EXTRACTED MATERIAL START

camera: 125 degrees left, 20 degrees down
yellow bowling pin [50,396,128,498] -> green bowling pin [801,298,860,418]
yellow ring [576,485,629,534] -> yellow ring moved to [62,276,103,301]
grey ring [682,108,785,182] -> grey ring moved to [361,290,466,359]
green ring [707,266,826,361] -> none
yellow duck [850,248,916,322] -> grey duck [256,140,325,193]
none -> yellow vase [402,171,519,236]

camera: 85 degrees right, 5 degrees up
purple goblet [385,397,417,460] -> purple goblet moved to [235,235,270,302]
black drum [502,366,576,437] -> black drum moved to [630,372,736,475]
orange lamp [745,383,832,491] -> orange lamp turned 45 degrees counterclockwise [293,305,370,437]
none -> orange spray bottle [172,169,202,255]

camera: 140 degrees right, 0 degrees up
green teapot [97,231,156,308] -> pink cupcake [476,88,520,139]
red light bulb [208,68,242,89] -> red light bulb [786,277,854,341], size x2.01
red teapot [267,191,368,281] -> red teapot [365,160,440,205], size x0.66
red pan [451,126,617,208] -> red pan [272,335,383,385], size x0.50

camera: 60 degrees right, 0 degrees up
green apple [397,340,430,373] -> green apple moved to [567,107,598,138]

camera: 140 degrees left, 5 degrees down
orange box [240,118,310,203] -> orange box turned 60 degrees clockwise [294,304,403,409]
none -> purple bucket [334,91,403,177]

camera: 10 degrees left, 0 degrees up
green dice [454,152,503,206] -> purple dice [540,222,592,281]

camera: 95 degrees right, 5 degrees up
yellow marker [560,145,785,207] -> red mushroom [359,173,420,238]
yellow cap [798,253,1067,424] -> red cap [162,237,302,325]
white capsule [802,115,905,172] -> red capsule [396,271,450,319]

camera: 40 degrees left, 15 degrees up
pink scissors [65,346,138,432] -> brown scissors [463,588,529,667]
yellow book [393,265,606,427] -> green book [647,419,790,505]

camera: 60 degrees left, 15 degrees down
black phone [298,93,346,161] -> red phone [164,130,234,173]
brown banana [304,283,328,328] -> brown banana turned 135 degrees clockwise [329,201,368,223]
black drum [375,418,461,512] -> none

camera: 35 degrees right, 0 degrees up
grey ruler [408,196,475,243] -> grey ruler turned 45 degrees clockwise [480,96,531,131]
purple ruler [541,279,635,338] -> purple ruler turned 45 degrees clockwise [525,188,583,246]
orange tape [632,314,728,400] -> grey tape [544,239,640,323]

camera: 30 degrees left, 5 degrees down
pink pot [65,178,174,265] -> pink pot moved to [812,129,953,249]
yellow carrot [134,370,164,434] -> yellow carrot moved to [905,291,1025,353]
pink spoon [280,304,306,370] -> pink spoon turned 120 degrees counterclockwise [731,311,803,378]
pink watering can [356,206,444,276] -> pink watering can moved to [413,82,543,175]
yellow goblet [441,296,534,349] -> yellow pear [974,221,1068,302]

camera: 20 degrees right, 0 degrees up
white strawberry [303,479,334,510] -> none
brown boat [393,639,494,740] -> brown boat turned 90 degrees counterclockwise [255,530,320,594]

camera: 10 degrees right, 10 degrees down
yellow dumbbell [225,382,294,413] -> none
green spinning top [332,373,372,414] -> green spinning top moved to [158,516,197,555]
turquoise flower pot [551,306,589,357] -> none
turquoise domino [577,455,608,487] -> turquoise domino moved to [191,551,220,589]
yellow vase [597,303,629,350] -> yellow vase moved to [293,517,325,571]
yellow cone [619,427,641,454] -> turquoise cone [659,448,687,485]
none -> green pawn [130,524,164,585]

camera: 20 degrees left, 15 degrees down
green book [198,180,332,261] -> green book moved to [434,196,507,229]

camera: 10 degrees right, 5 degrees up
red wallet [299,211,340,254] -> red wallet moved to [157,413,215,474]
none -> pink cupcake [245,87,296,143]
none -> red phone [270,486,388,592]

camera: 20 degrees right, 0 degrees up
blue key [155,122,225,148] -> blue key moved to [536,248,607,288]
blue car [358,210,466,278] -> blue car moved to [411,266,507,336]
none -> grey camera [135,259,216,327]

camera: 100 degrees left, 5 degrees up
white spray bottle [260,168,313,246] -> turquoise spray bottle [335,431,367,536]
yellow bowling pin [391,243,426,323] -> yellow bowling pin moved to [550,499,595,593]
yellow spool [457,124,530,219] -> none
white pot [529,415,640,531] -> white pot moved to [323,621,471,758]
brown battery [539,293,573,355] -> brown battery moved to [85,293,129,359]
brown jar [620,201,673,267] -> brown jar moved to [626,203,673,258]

EXTRACTED MATERIAL END

TRY IT: A verbatim output of all the data above is needed.

TASK ANSWER:
camera: 125 degrees left, 20 degrees down
yellow bowling pin [50,396,128,498] -> green bowling pin [801,298,860,418]
yellow ring [576,485,629,534] -> yellow ring moved to [62,276,103,301]
grey ring [682,108,785,182] -> grey ring moved to [361,290,466,359]
green ring [707,266,826,361] -> none
yellow duck [850,248,916,322] -> grey duck [256,140,325,193]
none -> yellow vase [402,171,519,236]

camera: 85 degrees right, 5 degrees up
purple goblet [385,397,417,460] -> purple goblet moved to [235,235,270,302]
black drum [502,366,576,437] -> black drum moved to [630,372,736,475]
orange lamp [745,383,832,491] -> orange lamp turned 45 degrees counterclockwise [293,305,370,437]
none -> orange spray bottle [172,169,202,255]

camera: 140 degrees right, 0 degrees up
green teapot [97,231,156,308] -> pink cupcake [476,88,520,139]
red light bulb [208,68,242,89] -> red light bulb [786,277,854,341], size x2.01
red teapot [267,191,368,281] -> red teapot [365,160,440,205], size x0.66
red pan [451,126,617,208] -> red pan [272,335,383,385], size x0.50

camera: 60 degrees right, 0 degrees up
green apple [397,340,430,373] -> green apple moved to [567,107,598,138]

camera: 140 degrees left, 5 degrees down
orange box [240,118,310,203] -> orange box turned 60 degrees clockwise [294,304,403,409]
none -> purple bucket [334,91,403,177]

camera: 10 degrees left, 0 degrees up
green dice [454,152,503,206] -> purple dice [540,222,592,281]

camera: 95 degrees right, 5 degrees up
yellow marker [560,145,785,207] -> red mushroom [359,173,420,238]
yellow cap [798,253,1067,424] -> red cap [162,237,302,325]
white capsule [802,115,905,172] -> red capsule [396,271,450,319]

camera: 40 degrees left, 15 degrees up
pink scissors [65,346,138,432] -> brown scissors [463,588,529,667]
yellow book [393,265,606,427] -> green book [647,419,790,505]

camera: 60 degrees left, 15 degrees down
black phone [298,93,346,161] -> red phone [164,130,234,173]
brown banana [304,283,328,328] -> brown banana turned 135 degrees clockwise [329,201,368,223]
black drum [375,418,461,512] -> none

camera: 35 degrees right, 0 degrees up
grey ruler [408,196,475,243] -> grey ruler turned 45 degrees clockwise [480,96,531,131]
purple ruler [541,279,635,338] -> purple ruler turned 45 degrees clockwise [525,188,583,246]
orange tape [632,314,728,400] -> grey tape [544,239,640,323]

camera: 30 degrees left, 5 degrees down
pink pot [65,178,174,265] -> pink pot moved to [812,129,953,249]
yellow carrot [134,370,164,434] -> yellow carrot moved to [905,291,1025,353]
pink spoon [280,304,306,370] -> pink spoon turned 120 degrees counterclockwise [731,311,803,378]
pink watering can [356,206,444,276] -> pink watering can moved to [413,82,543,175]
yellow goblet [441,296,534,349] -> yellow pear [974,221,1068,302]

camera: 20 degrees right, 0 degrees up
white strawberry [303,479,334,510] -> none
brown boat [393,639,494,740] -> brown boat turned 90 degrees counterclockwise [255,530,320,594]

camera: 10 degrees right, 10 degrees down
yellow dumbbell [225,382,294,413] -> none
green spinning top [332,373,372,414] -> green spinning top moved to [158,516,197,555]
turquoise flower pot [551,306,589,357] -> none
turquoise domino [577,455,608,487] -> turquoise domino moved to [191,551,220,589]
yellow vase [597,303,629,350] -> yellow vase moved to [293,517,325,571]
yellow cone [619,427,641,454] -> turquoise cone [659,448,687,485]
none -> green pawn [130,524,164,585]

camera: 20 degrees left, 15 degrees down
green book [198,180,332,261] -> green book moved to [434,196,507,229]

camera: 10 degrees right, 5 degrees up
red wallet [299,211,340,254] -> red wallet moved to [157,413,215,474]
none -> pink cupcake [245,87,296,143]
none -> red phone [270,486,388,592]

camera: 20 degrees right, 0 degrees up
blue key [155,122,225,148] -> blue key moved to [536,248,607,288]
blue car [358,210,466,278] -> blue car moved to [411,266,507,336]
none -> grey camera [135,259,216,327]

camera: 100 degrees left, 5 degrees up
white spray bottle [260,168,313,246] -> turquoise spray bottle [335,431,367,536]
yellow bowling pin [391,243,426,323] -> yellow bowling pin moved to [550,499,595,593]
yellow spool [457,124,530,219] -> none
white pot [529,415,640,531] -> white pot moved to [323,621,471,758]
brown battery [539,293,573,355] -> brown battery moved to [85,293,129,359]
brown jar [620,201,673,267] -> brown jar moved to [626,203,673,258]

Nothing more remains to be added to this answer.